Records for this exercise:
►

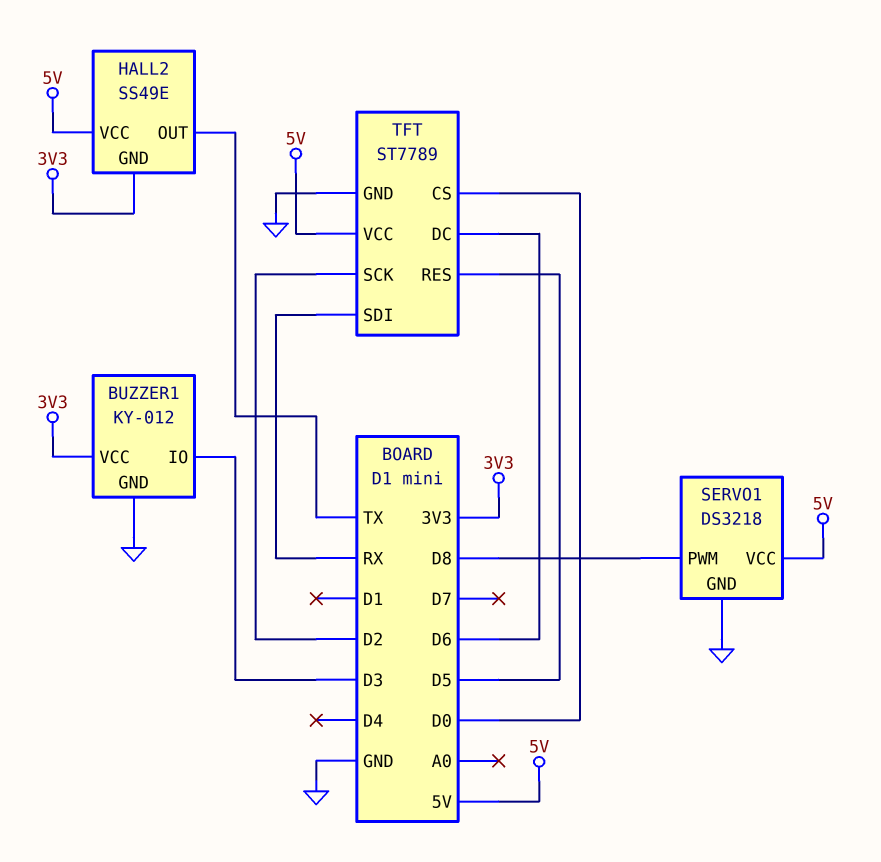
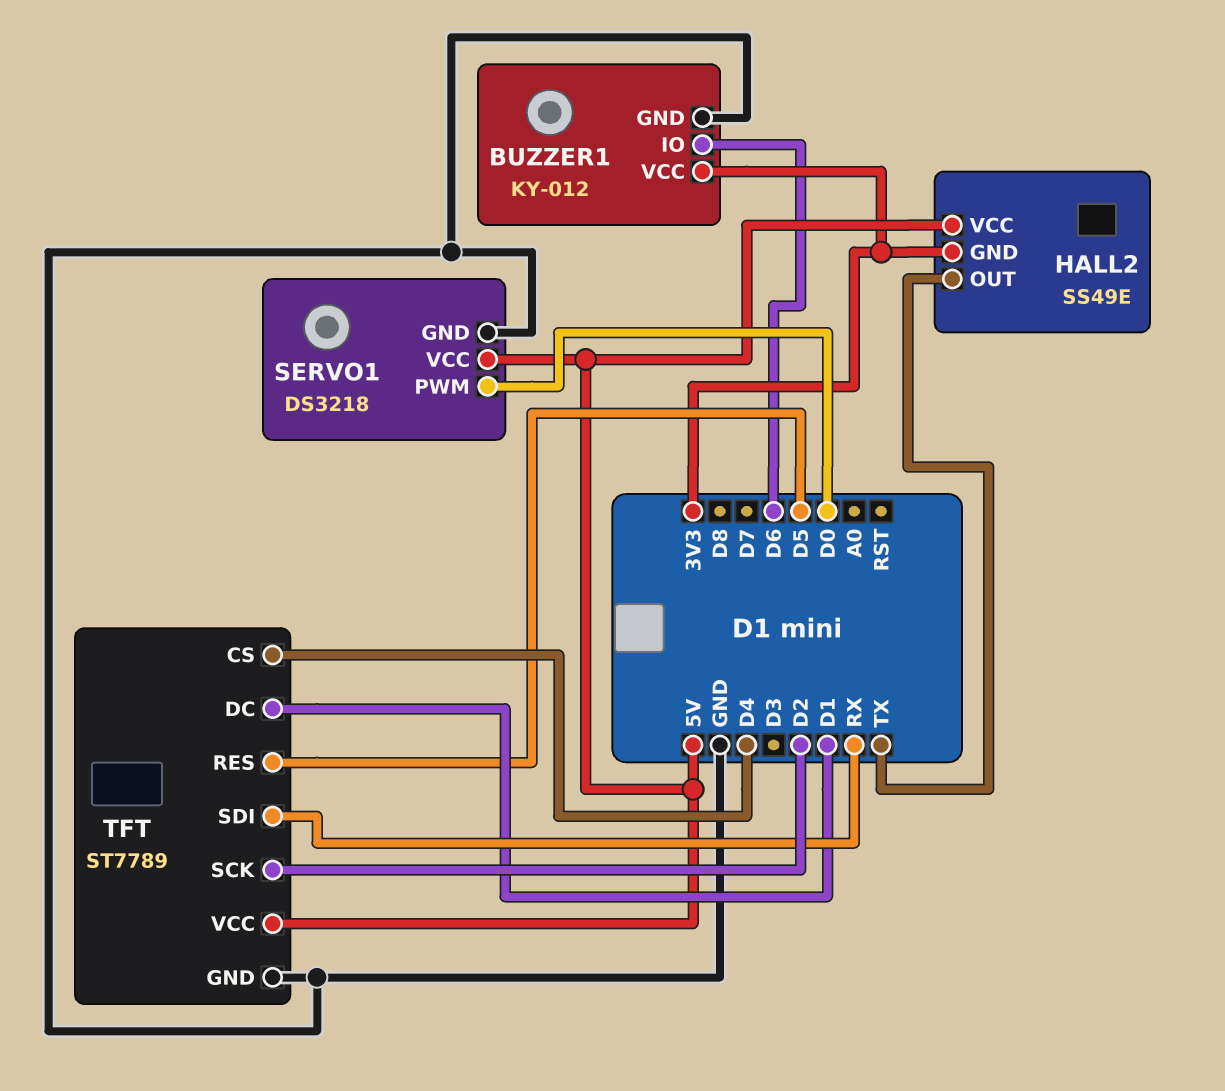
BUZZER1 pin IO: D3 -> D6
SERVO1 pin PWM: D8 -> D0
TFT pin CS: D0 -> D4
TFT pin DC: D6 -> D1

◄
►

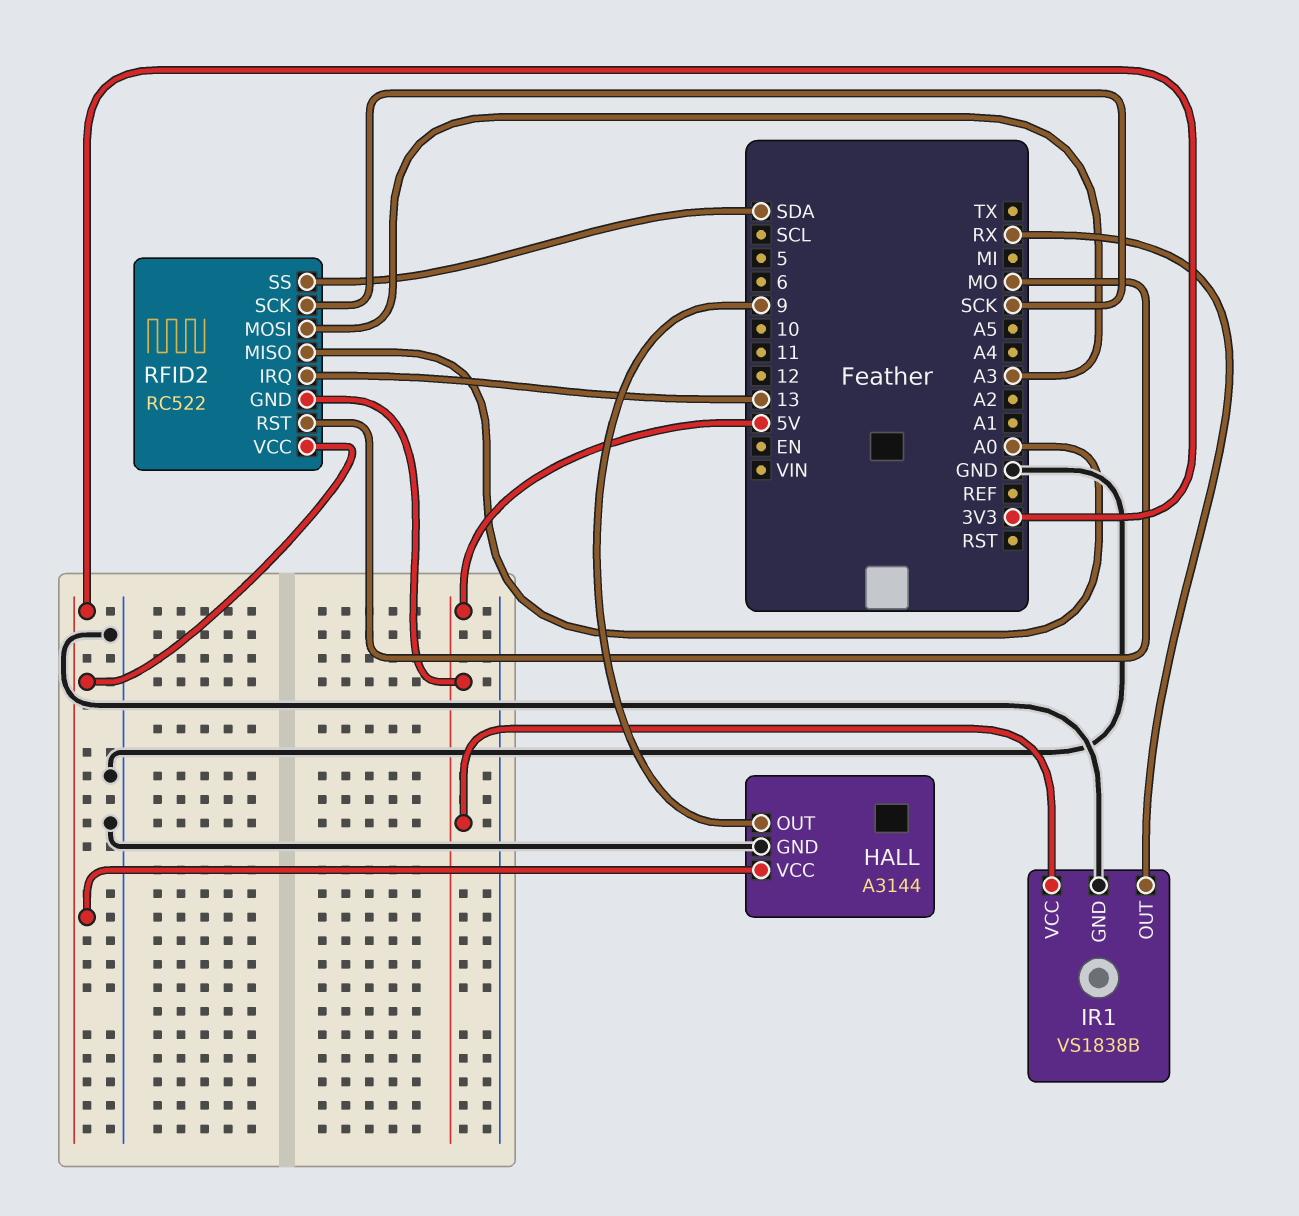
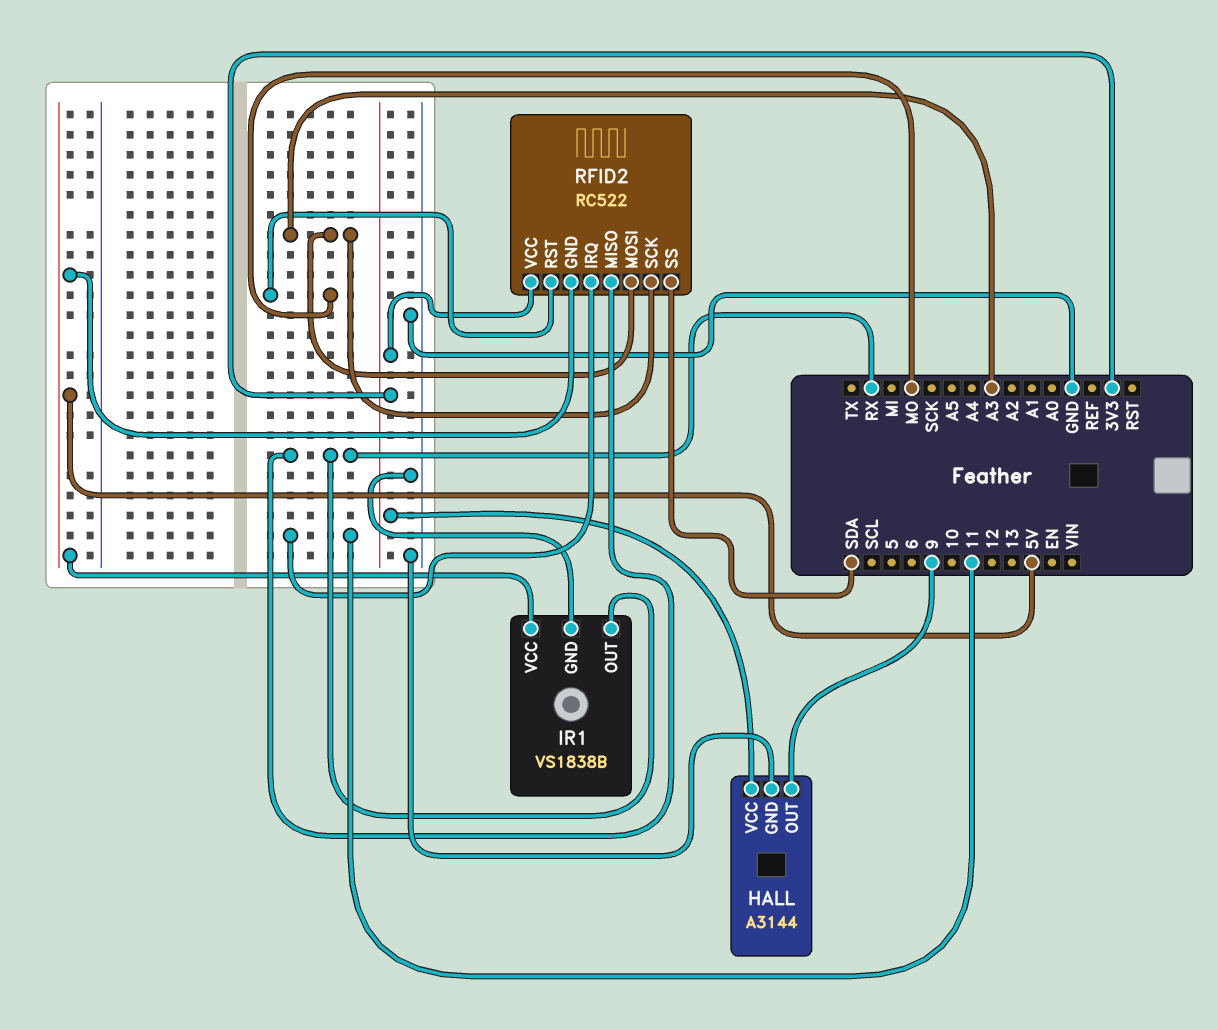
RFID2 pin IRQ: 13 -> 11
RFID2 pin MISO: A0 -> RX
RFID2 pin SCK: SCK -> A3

◄
►

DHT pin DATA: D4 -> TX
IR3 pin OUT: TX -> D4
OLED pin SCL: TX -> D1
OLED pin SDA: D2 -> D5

◄

What you should do: Would you please copy, word for word, everything above from the line containing "DHT pin DATA: D4 -> TX" down to the line containing "OLED pin SDA: D2 -> D5", those two lines included?

Your solution:
DHT pin DATA: D4 -> TX
IR3 pin OUT: TX -> D4
OLED pin SCL: TX -> D1
OLED pin SDA: D2 -> D5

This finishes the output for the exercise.